* **SUPPLIED INFORMATION**
----------
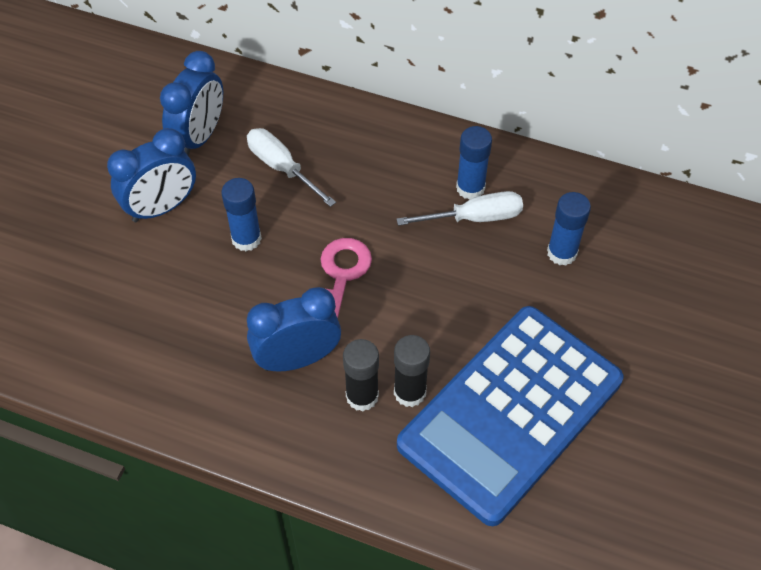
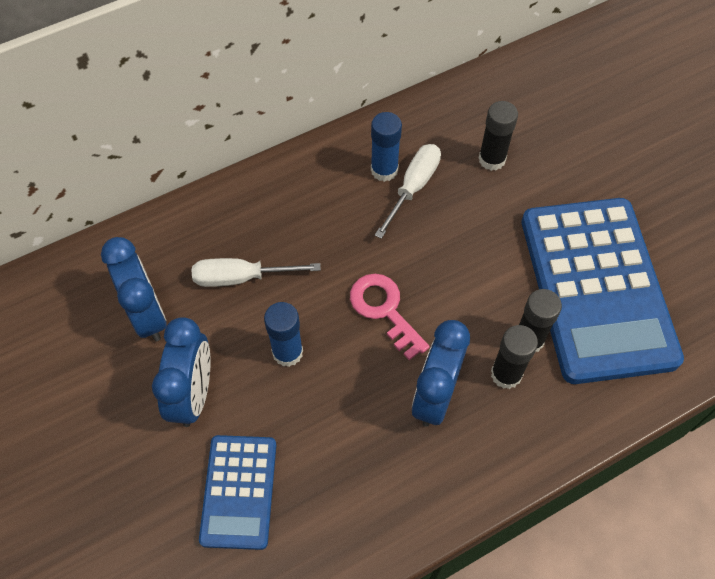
camera: 50 degrees left, 5 degrees up
(110, 287) = (239, 491): none -> blue calculator
(562, 253) = (492, 159): blue glue stick -> black glue stick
----------
* **TASK DESCRIPTION**
Tell how many lines of the data above include the string "blue", with no other text in the answer.

* **SOLVED PROBLEM**
2